Start of DATASET EXTRACT
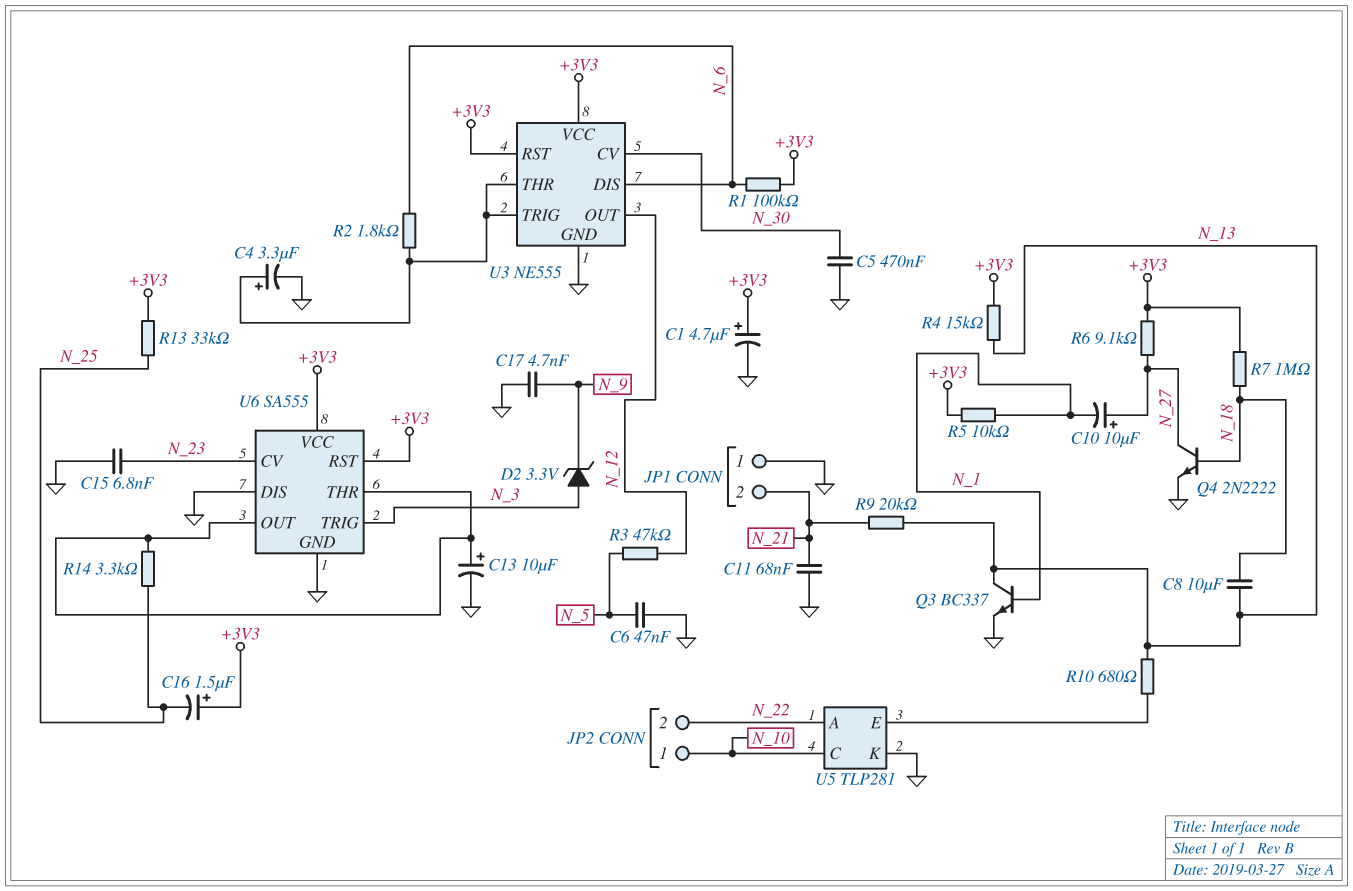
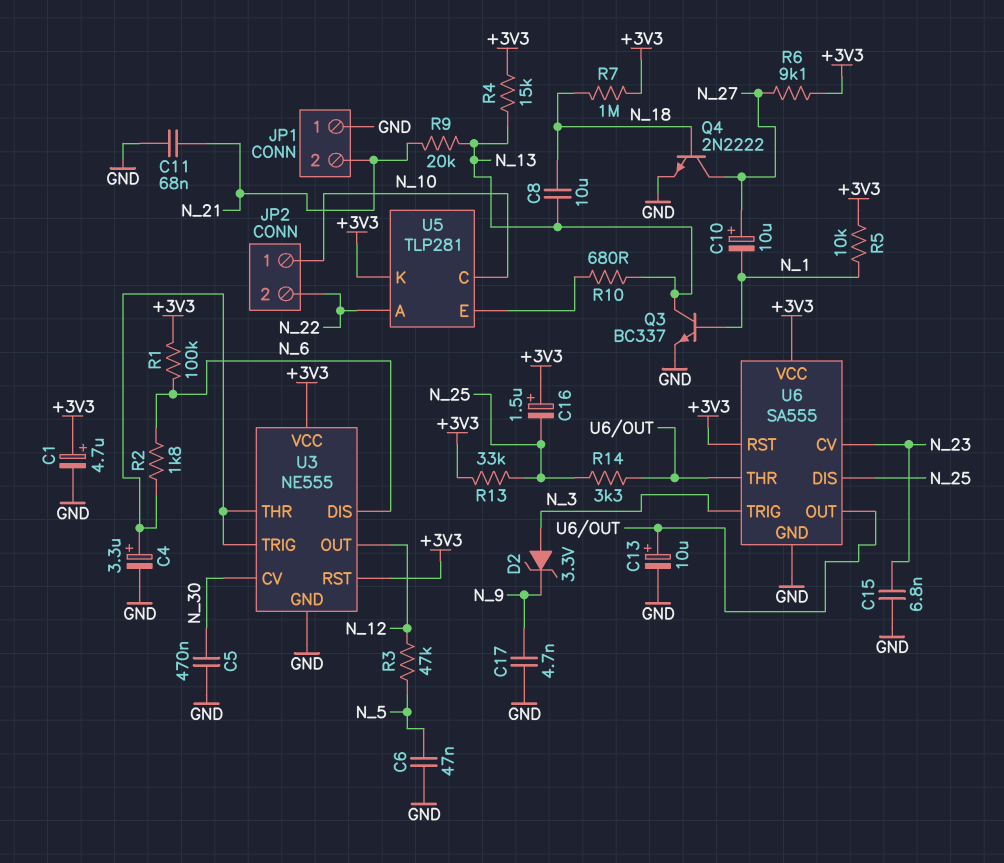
U5 pin K: GND -> +3V3
U6 pin DIS: GND -> N_25

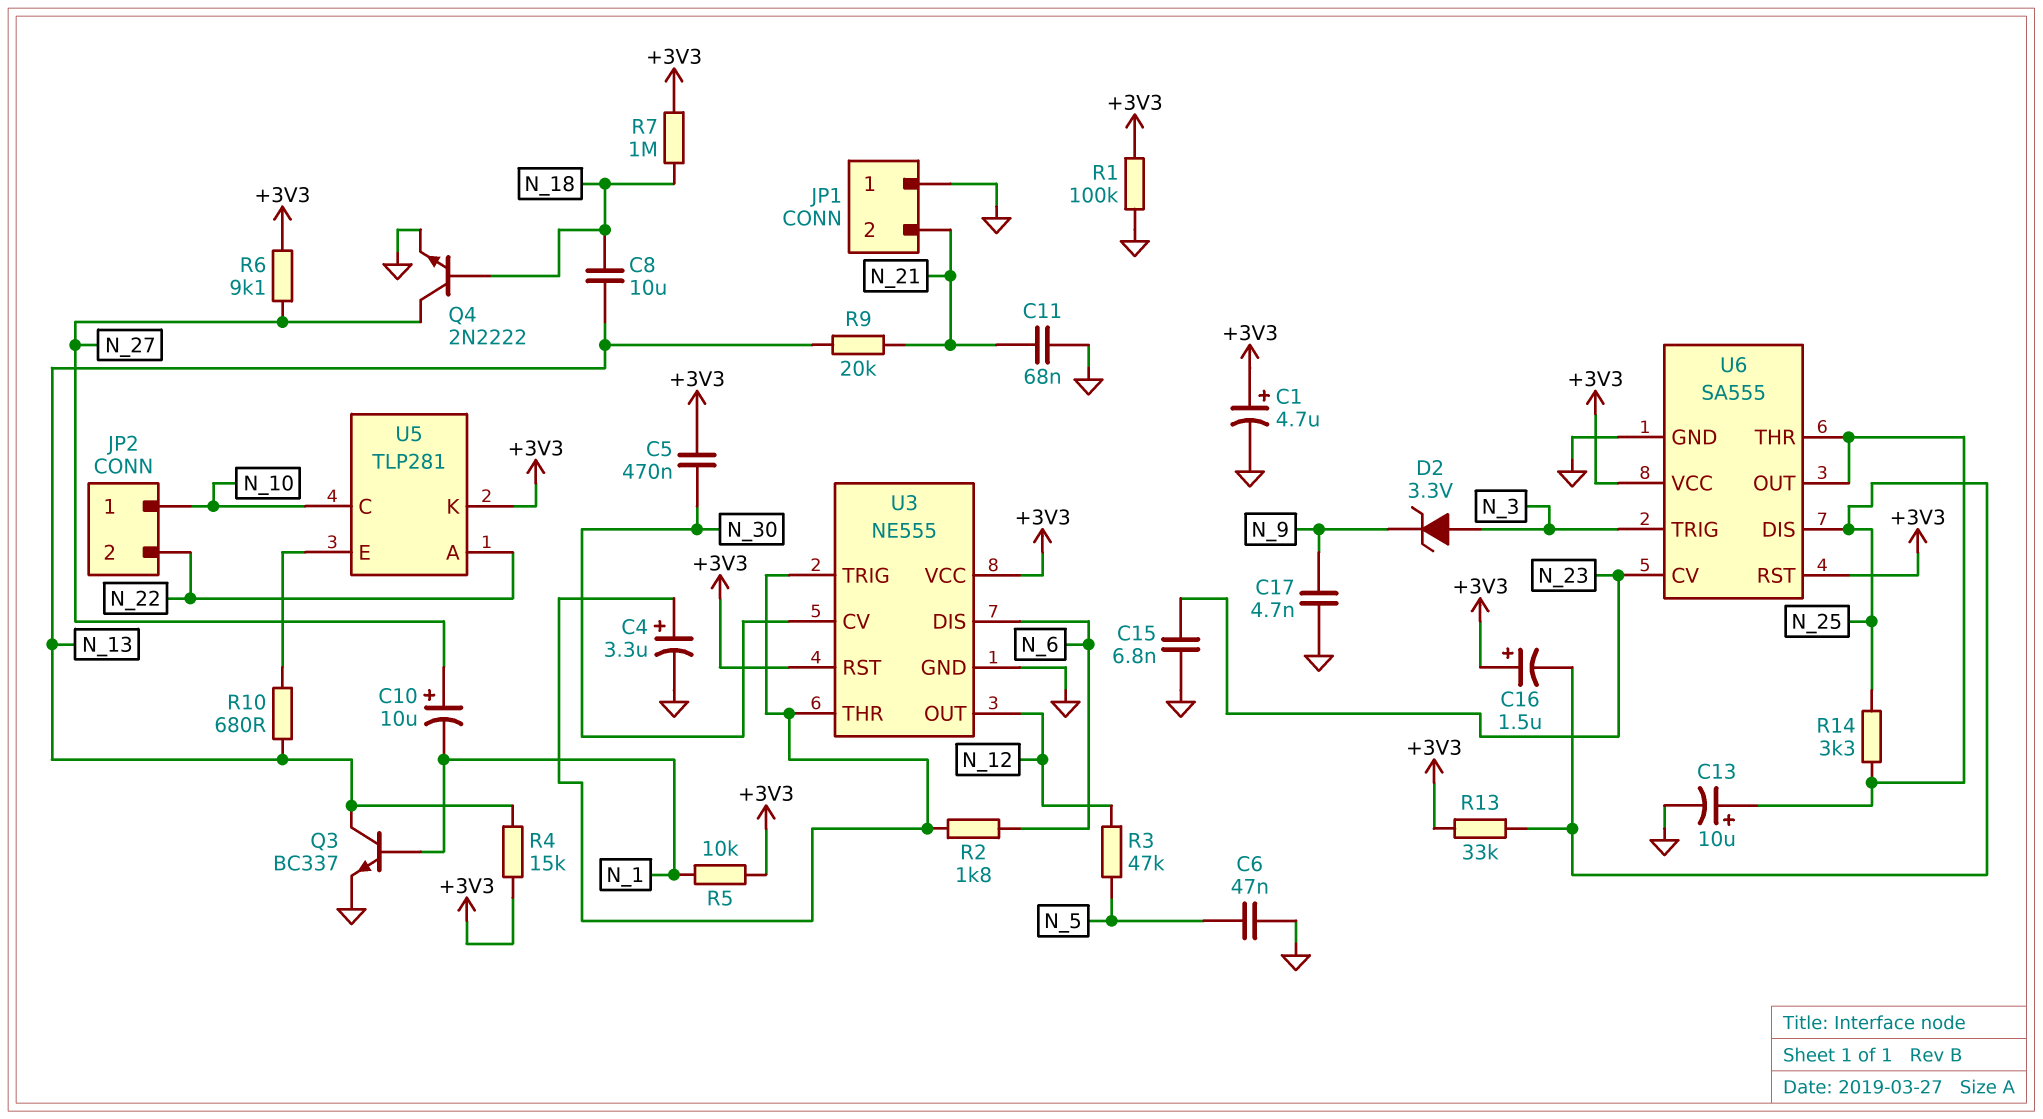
C5: 470nF (GND, N_30) -> 470nF (+3V3, N_30)
R1: 100k (+3V3, N_6) -> 100k (+3V3, GND)

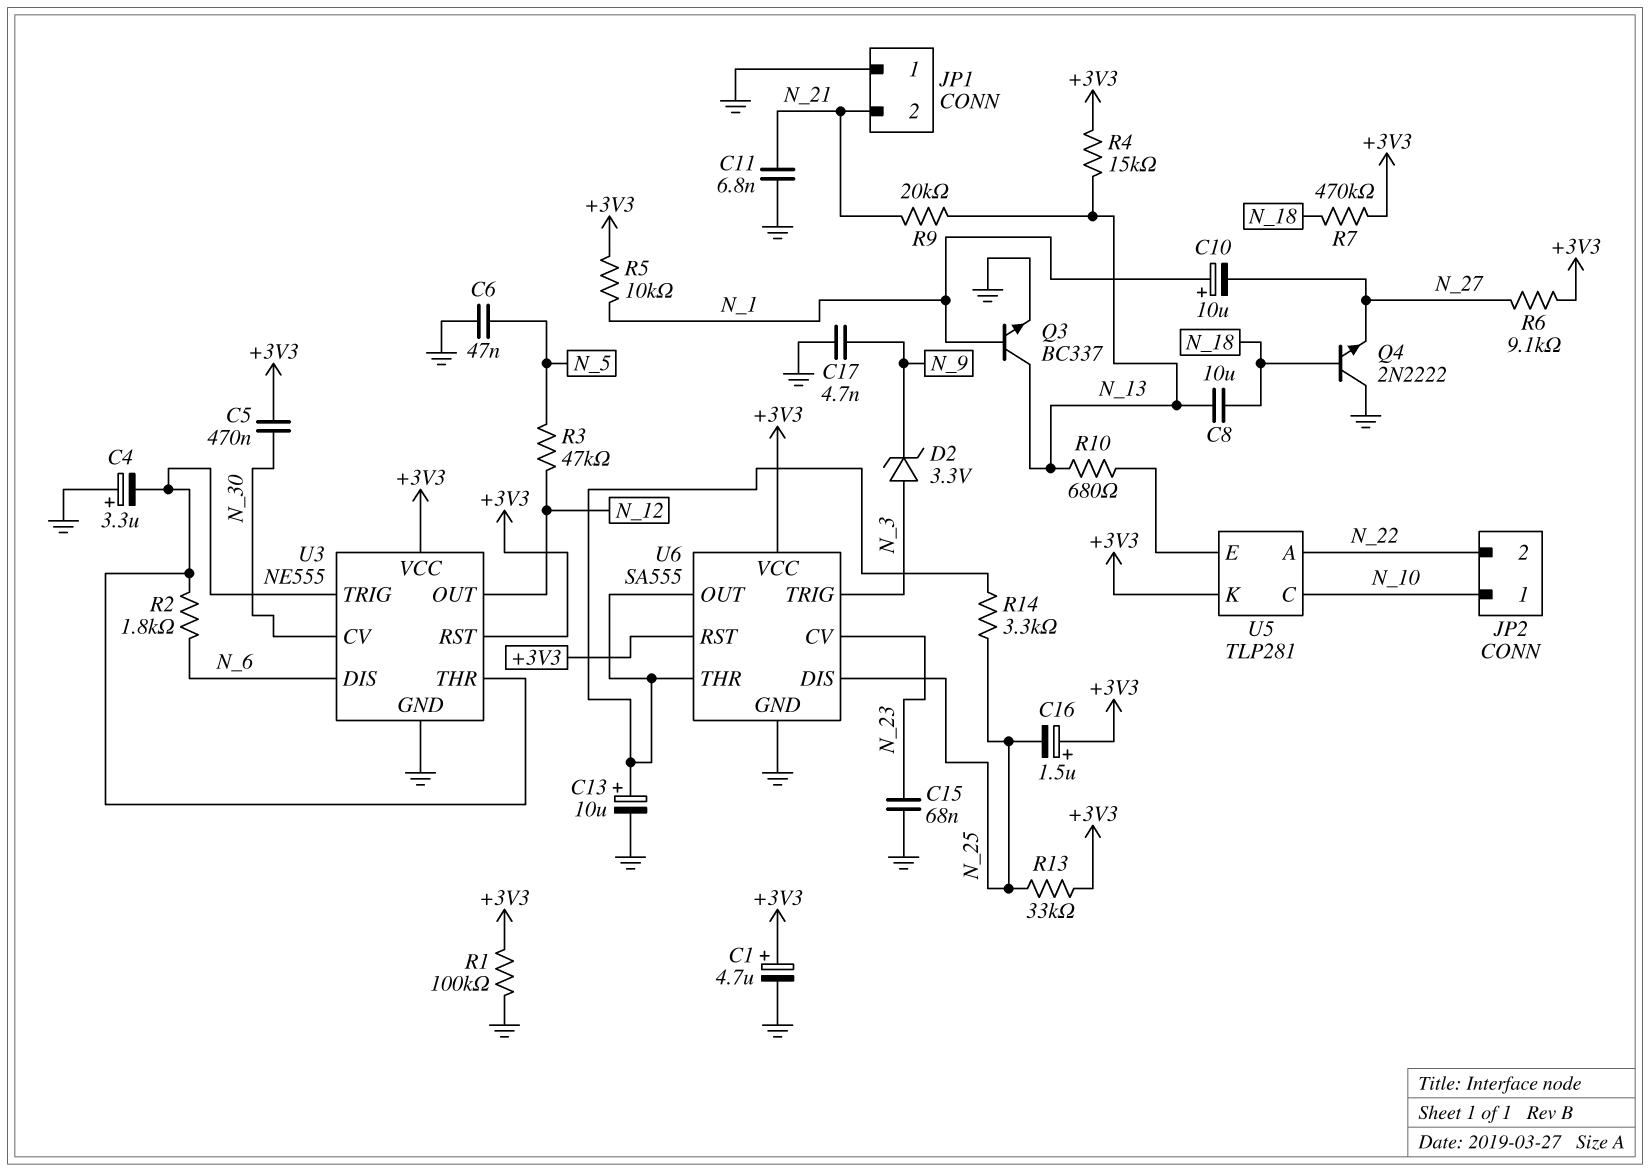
C4: 3.3uF (plus U3/THR, minus GND) -> 3.3uF (plus GND, minus U3/THR)
C10: 10uF (plus N_27, minus N_1) -> 10uF (plus N_1, minus N_27)
C11: 68nF (GND, N_21) -> 6.8nF (GND, N_21)
C15: 6.8nF (GND, N_23) -> 68nF (GND, N_23)
Q4: NPN 2N2222 (B N_18, C N_27, E GND) -> NPN 2N2222 (B N_18, C GND, E N_27)
R7: 1M (+3V3, N_18) -> 470k (+3V3, N_18)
End of DATASET EXTRACT
▸ **WORK INSTRUCTION**: The data must come back word for word, with every picture removed.

▸ **RESPONSE FOR THIS EXERCISE**:
U5 pin K: GND -> +3V3
U6 pin DIS: GND -> N_25

C5: 470nF (GND, N_30) -> 470nF (+3V3, N_30)
R1: 100k (+3V3, N_6) -> 100k (+3V3, GND)

C4: 3.3uF (plus U3/THR, minus GND) -> 3.3uF (plus GND, minus U3/THR)
C10: 10uF (plus N_27, minus N_1) -> 10uF (plus N_1, minus N_27)
C11: 68nF (GND, N_21) -> 6.8nF (GND, N_21)
C15: 6.8nF (GND, N_23) -> 68nF (GND, N_23)
Q4: NPN 2N2222 (B N_18, C N_27, E GND) -> NPN 2N2222 (B N_18, C GND, E N_27)
R7: 1M (+3V3, N_18) -> 470k (+3V3, N_18)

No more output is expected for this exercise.